*YOUR INSTRUCTIONS*: Find the line with "The turquoise ring at (291 124) appeared.". Transcribe it and each later line of the data exactly, up to and including the last.

DATA SHOWN below:

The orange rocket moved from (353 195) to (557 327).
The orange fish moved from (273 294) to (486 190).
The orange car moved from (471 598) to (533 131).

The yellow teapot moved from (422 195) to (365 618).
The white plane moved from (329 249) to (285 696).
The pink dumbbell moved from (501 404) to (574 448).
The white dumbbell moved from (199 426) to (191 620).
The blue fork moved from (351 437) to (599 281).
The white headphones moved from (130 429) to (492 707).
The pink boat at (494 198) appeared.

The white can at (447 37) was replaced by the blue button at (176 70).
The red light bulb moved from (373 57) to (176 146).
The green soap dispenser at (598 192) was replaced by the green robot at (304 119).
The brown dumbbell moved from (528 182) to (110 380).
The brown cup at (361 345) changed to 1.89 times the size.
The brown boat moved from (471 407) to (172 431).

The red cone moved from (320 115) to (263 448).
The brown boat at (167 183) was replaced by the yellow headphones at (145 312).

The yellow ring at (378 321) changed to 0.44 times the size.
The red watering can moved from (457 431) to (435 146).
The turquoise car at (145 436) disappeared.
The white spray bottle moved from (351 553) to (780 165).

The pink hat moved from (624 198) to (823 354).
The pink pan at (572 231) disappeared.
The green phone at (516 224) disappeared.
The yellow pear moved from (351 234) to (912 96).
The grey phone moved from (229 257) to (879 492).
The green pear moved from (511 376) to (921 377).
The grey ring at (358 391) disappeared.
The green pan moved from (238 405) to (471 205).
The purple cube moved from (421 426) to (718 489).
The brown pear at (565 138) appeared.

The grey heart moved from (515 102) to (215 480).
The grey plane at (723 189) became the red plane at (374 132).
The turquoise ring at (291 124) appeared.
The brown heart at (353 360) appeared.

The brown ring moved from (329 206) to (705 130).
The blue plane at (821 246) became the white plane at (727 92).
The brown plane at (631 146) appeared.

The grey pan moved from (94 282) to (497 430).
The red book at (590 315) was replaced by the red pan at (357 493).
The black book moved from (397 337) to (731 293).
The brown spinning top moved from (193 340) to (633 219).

End of DATA SHOWN.

*RESPONSE FOR THIS EXERCISE*:
The turquoise ring at (291 124) appeared.
The brown heart at (353 360) appeared.

The brown ring moved from (329 206) to (705 130).
The blue plane at (821 246) became the white plane at (727 92).
The brown plane at (631 146) appeared.

The grey pan moved from (94 282) to (497 430).
The red book at (590 315) was replaced by the red pan at (357 493).
The black book moved from (397 337) to (731 293).
The brown spinning top moved from (193 340) to (633 219).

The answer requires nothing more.